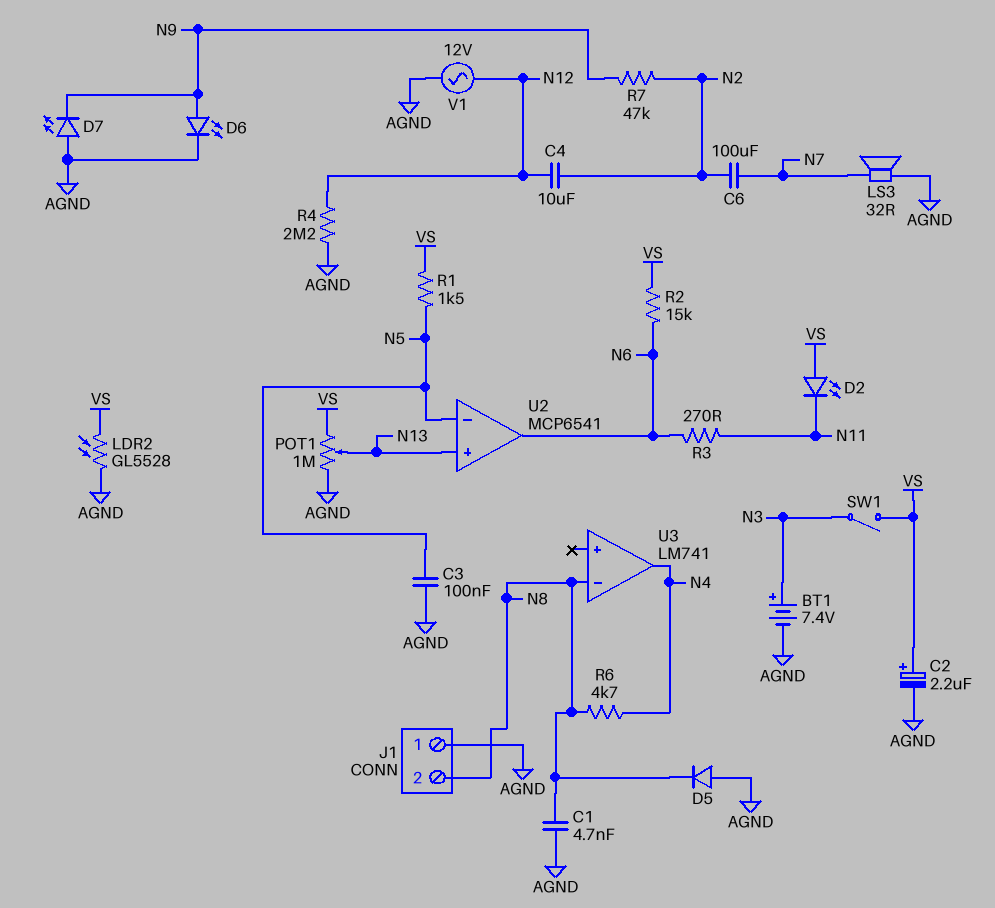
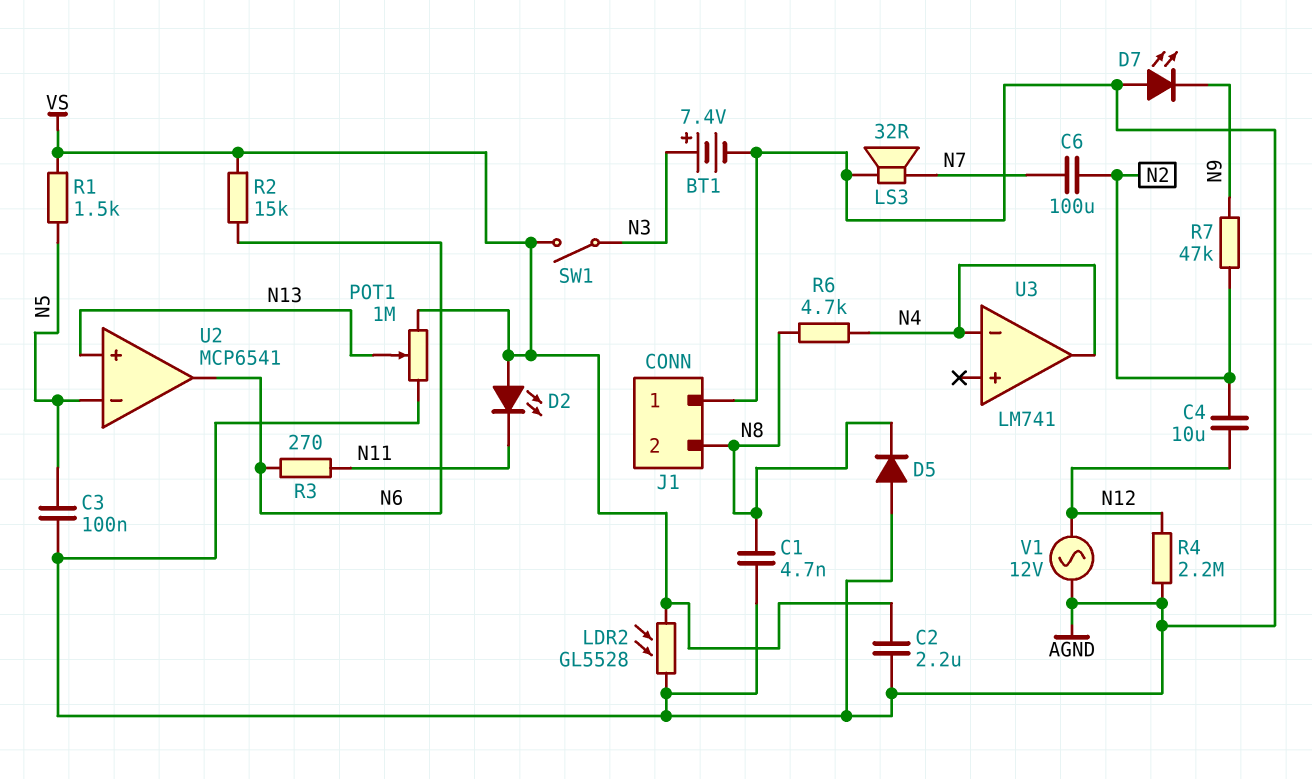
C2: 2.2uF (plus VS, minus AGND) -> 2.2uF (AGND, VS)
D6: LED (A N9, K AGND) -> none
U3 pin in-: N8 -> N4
* * *
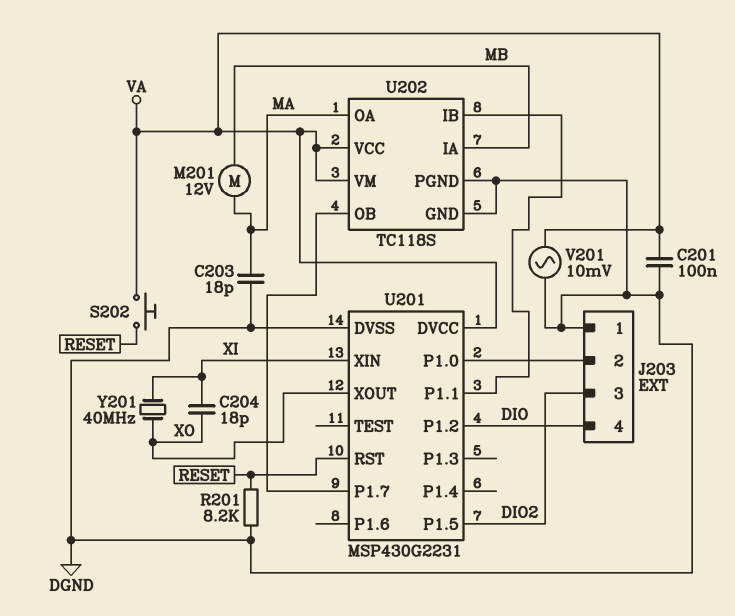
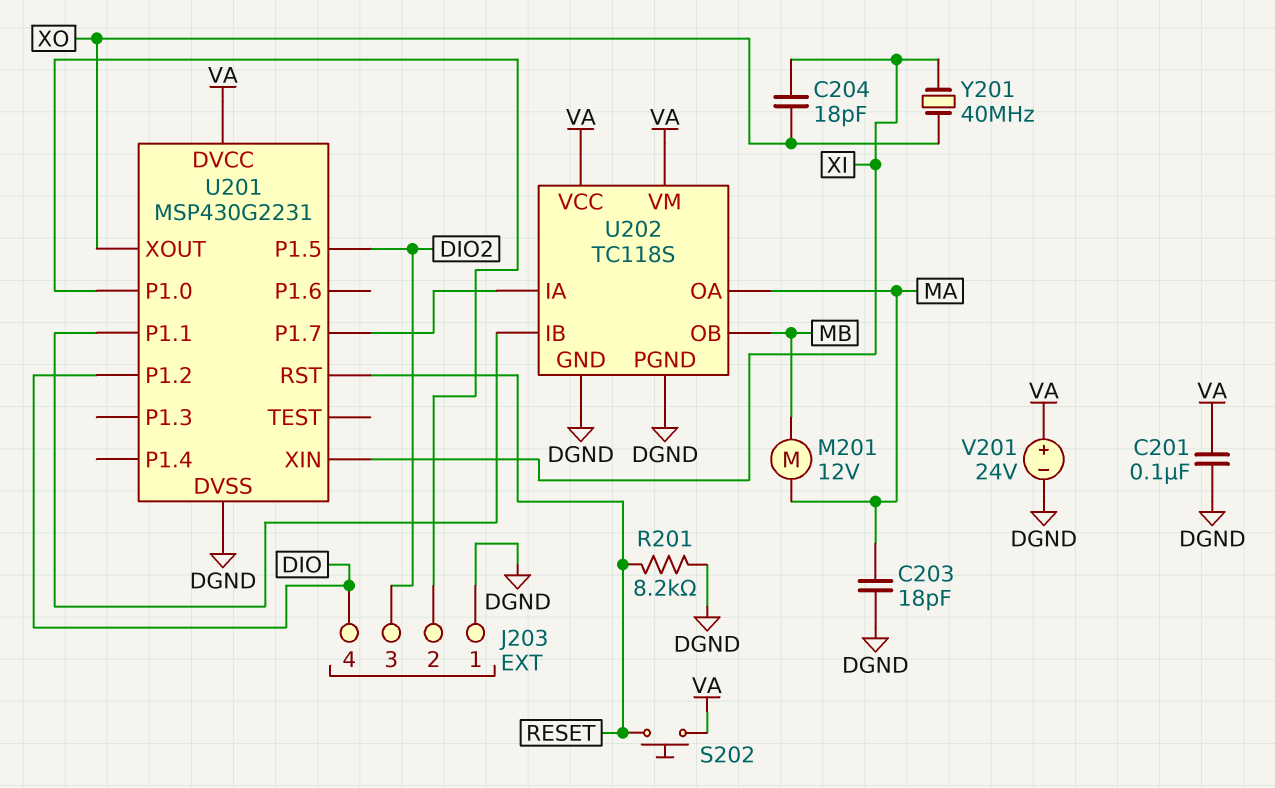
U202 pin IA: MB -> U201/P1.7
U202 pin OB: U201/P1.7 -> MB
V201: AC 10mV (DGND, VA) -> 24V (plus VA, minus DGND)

Work to be completed:
What are the lines, exactly as written above, from the line with "C2: 2.2uF (plus" to the line with "U3 pin in-: N8 -> N4", both included? Output only those.

Reply:
C2: 2.2uF (plus VS, minus AGND) -> 2.2uF (AGND, VS)
D6: LED (A N9, K AGND) -> none
U3 pin in-: N8 -> N4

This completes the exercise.